## What needs to be done
Search the listing for "stacking" and copy every line where it appears.
── Material to process
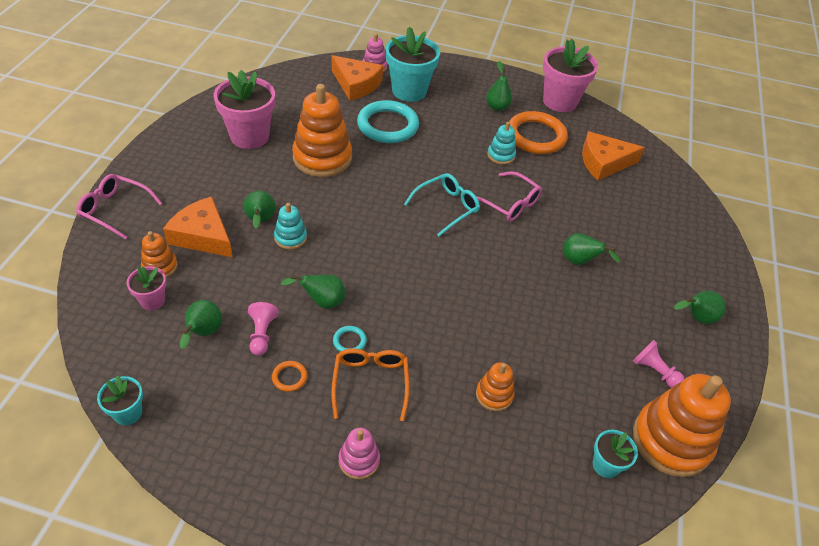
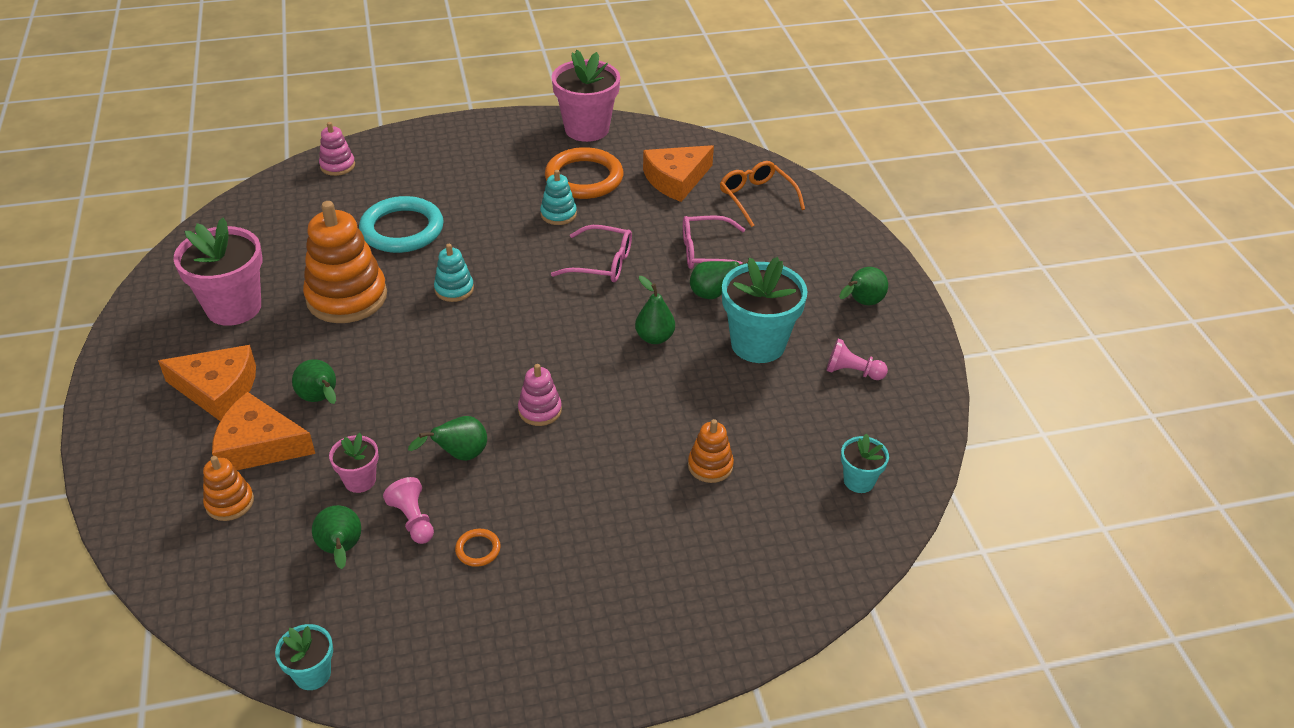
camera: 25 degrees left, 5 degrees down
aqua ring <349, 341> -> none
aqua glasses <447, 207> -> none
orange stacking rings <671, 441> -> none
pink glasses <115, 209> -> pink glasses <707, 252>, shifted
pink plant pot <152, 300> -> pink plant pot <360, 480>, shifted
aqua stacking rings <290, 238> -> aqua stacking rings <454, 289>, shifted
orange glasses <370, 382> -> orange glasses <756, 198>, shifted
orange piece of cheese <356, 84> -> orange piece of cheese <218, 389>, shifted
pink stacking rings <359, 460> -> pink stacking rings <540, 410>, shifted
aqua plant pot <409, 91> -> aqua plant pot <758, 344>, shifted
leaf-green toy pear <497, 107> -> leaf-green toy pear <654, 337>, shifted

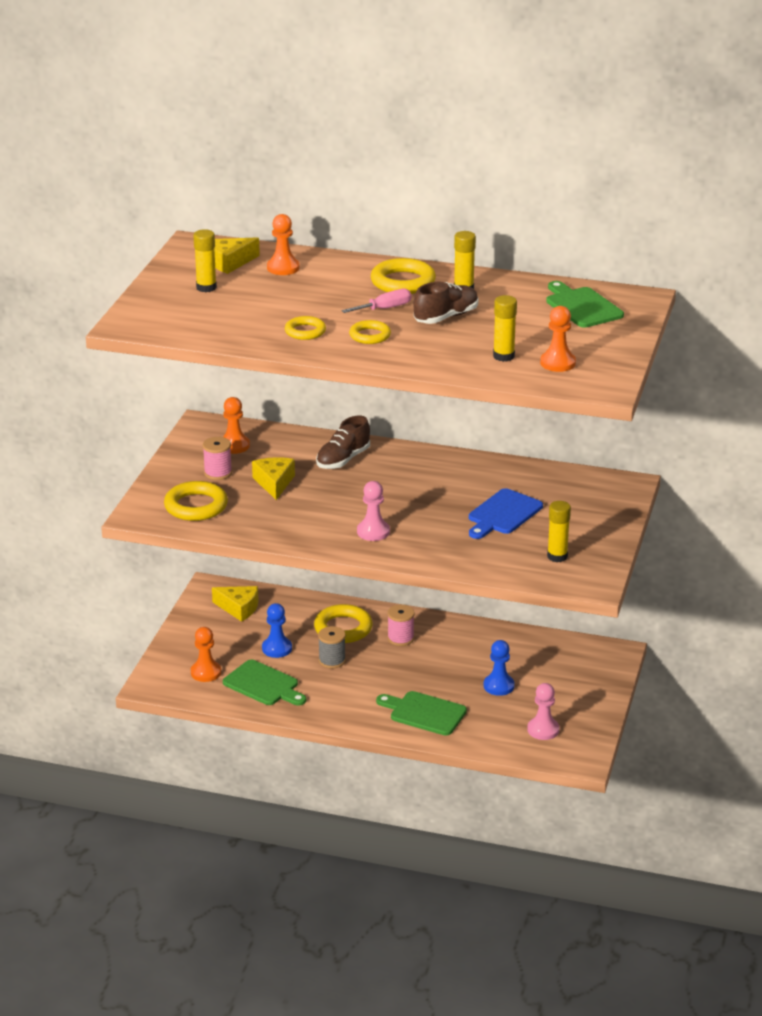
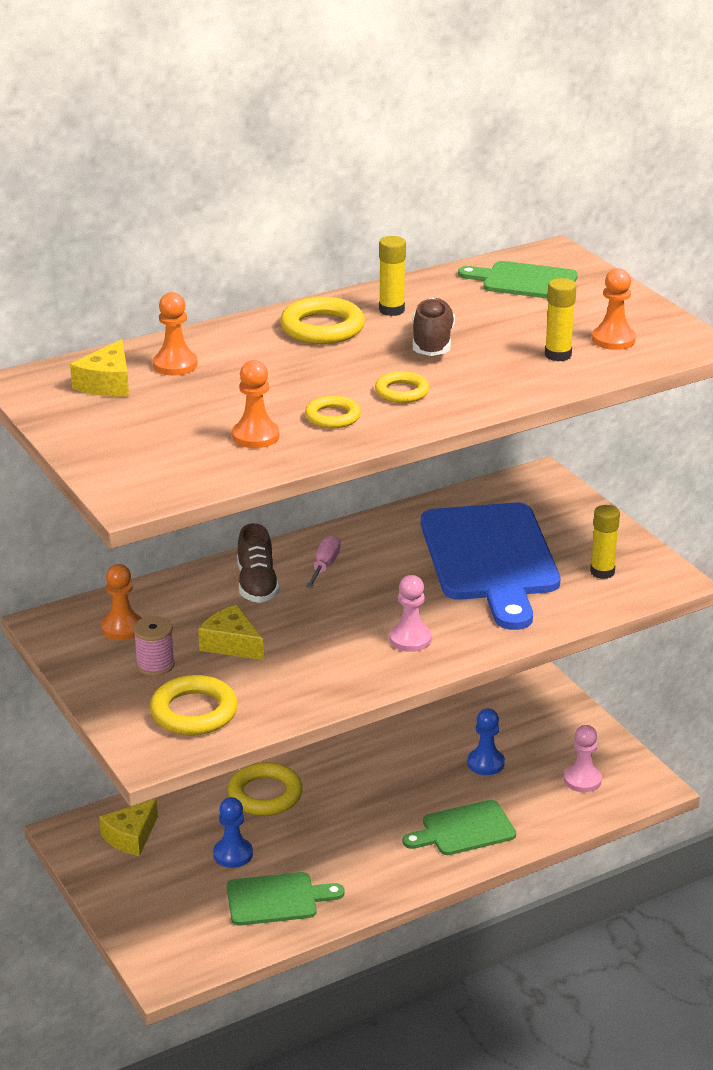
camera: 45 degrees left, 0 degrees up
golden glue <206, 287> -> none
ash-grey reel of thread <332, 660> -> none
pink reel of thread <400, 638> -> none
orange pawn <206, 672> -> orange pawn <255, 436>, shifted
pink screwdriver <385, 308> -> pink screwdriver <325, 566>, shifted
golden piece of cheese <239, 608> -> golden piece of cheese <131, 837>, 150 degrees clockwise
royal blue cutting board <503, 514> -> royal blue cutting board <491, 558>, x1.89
────
## Written answer
orange stacking rings <671, 441> -> none
aqua stacking rings <290, 238> -> aqua stacking rings <454, 289>, shifted
pink stacking rings <359, 460> -> pink stacking rings <540, 410>, shifted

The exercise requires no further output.